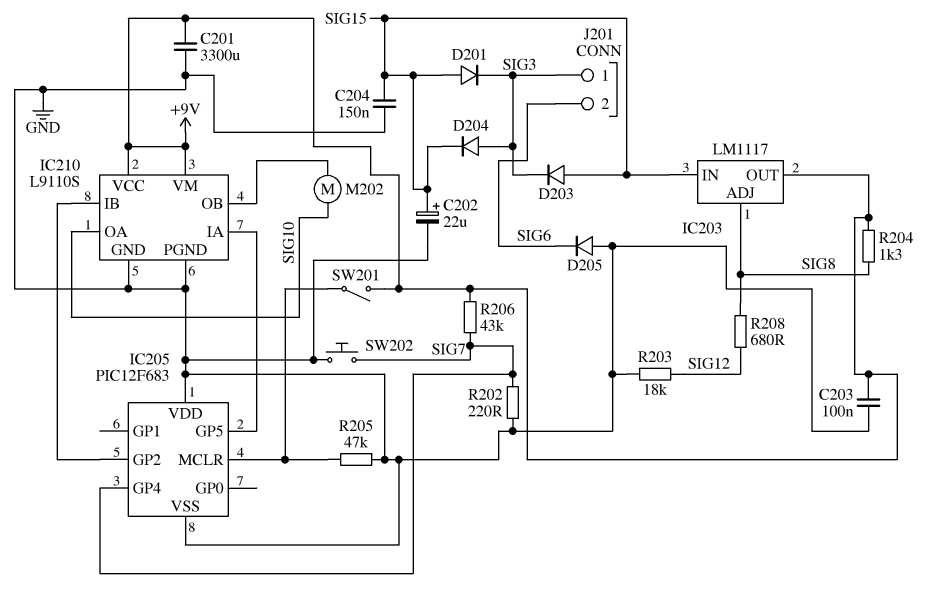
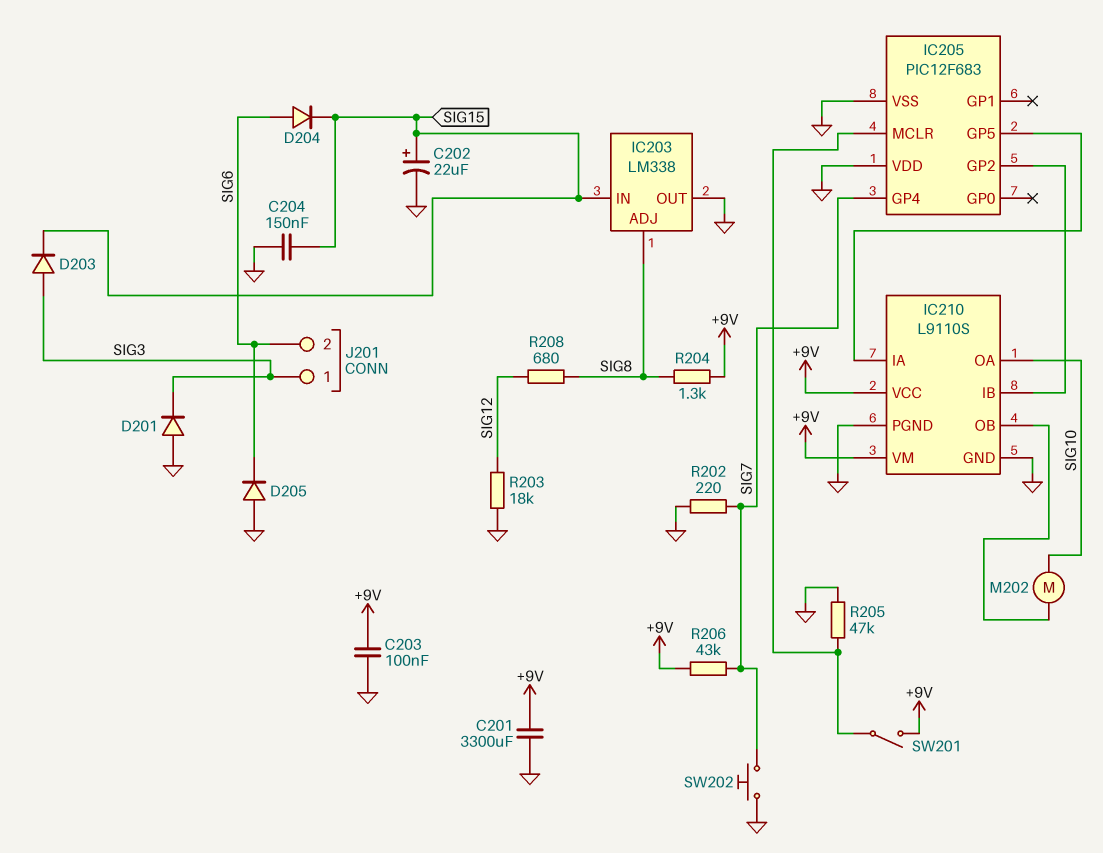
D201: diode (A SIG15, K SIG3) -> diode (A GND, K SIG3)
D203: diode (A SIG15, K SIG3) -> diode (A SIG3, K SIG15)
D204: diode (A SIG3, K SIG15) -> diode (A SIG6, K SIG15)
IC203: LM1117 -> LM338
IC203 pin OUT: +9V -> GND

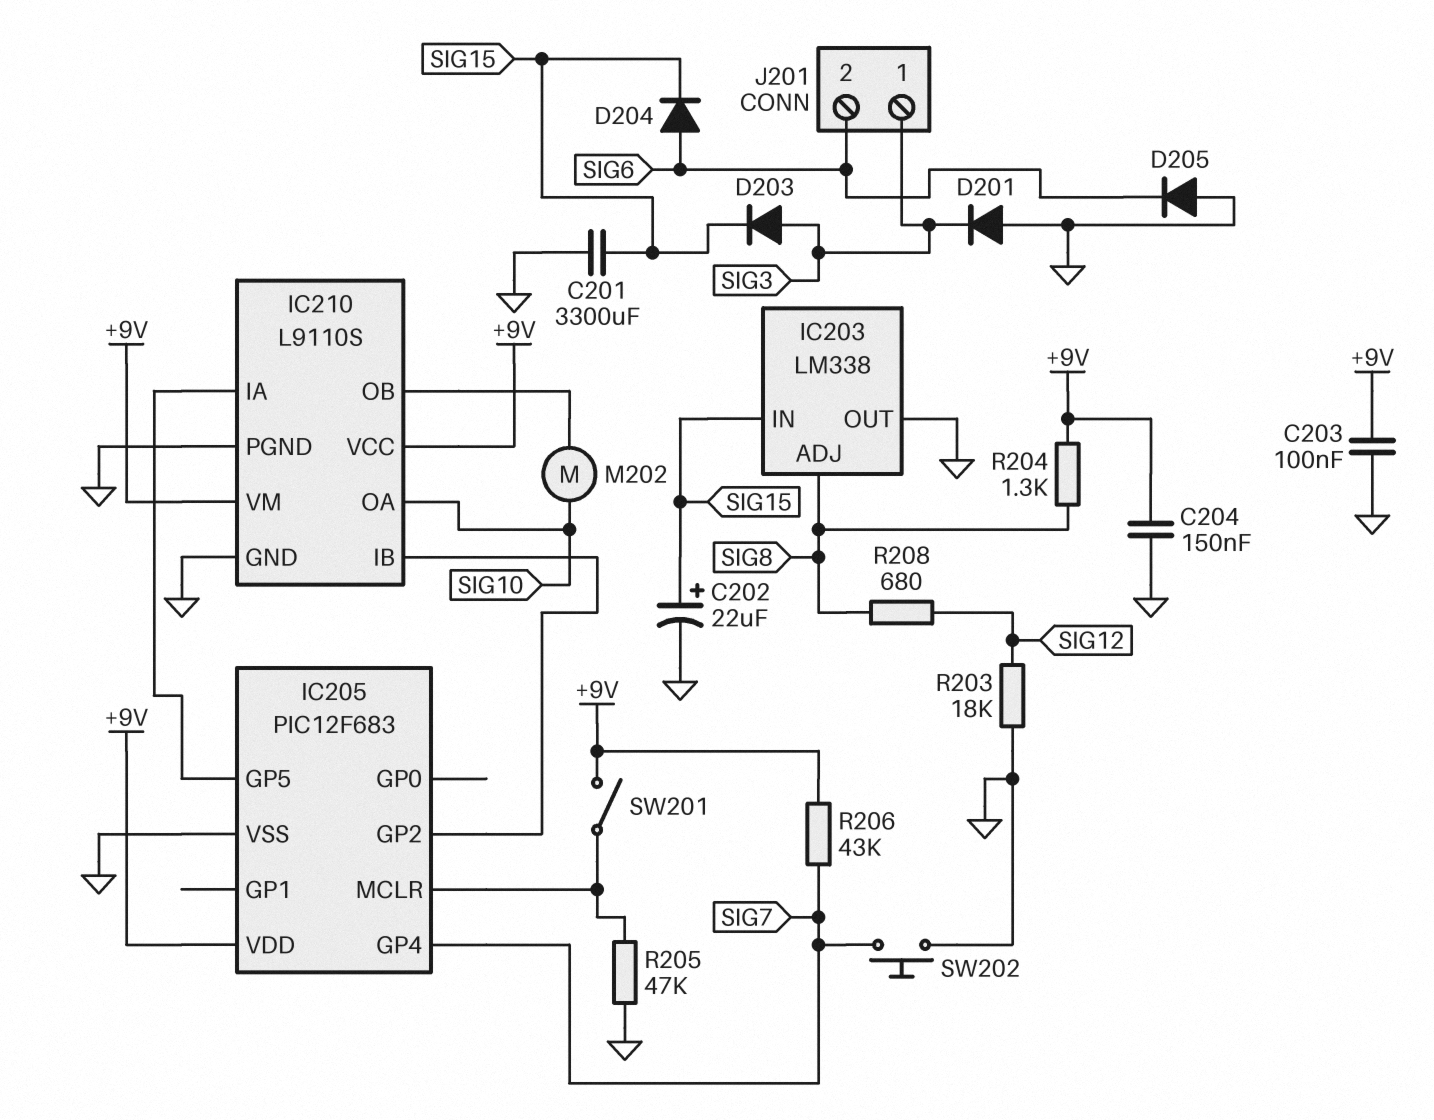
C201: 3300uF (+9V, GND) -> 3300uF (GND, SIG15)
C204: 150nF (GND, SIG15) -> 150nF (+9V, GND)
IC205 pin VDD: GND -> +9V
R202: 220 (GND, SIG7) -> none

##############################

# How to complete this task
Return one number, the count of lines in the records holding the word "diode".

# Solution for this problem
3